TASK DIRECTIONS: Using the records below, write out again exactly the lines that begin at the line containing "pink nut: 6 -> 7" and end at the line containing "white traffic cone: 2 -> 3", and no other lines.

EXERCISE MATERIALS:
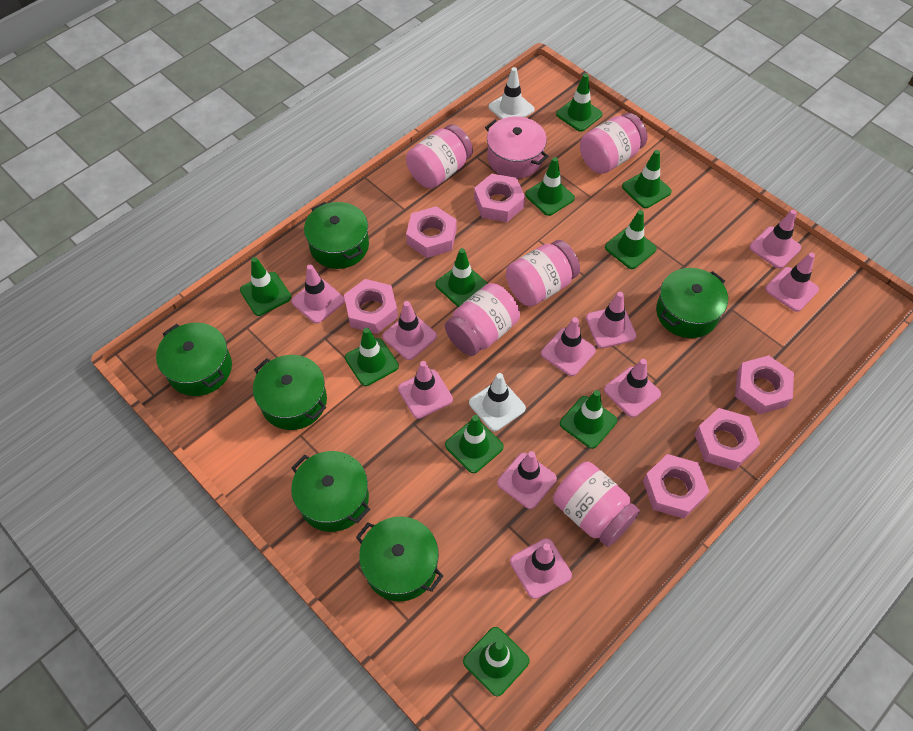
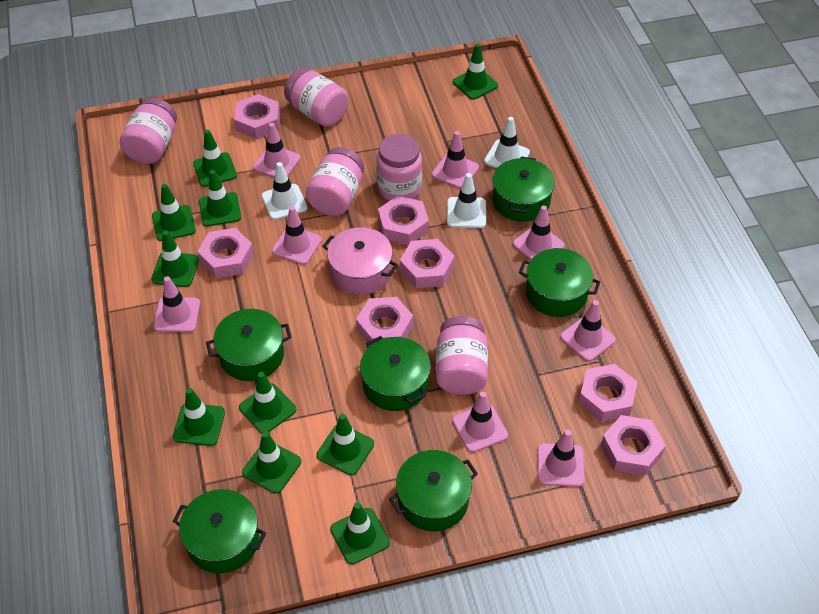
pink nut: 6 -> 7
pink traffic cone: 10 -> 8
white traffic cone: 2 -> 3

--

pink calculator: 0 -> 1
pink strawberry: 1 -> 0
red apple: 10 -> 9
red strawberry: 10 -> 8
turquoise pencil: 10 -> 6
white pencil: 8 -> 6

---

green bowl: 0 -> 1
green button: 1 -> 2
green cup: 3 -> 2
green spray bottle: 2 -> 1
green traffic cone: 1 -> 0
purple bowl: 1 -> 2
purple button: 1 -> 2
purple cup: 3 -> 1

TASK RESPONSE:
pink nut: 6 -> 7
pink traffic cone: 10 -> 8
white traffic cone: 2 -> 3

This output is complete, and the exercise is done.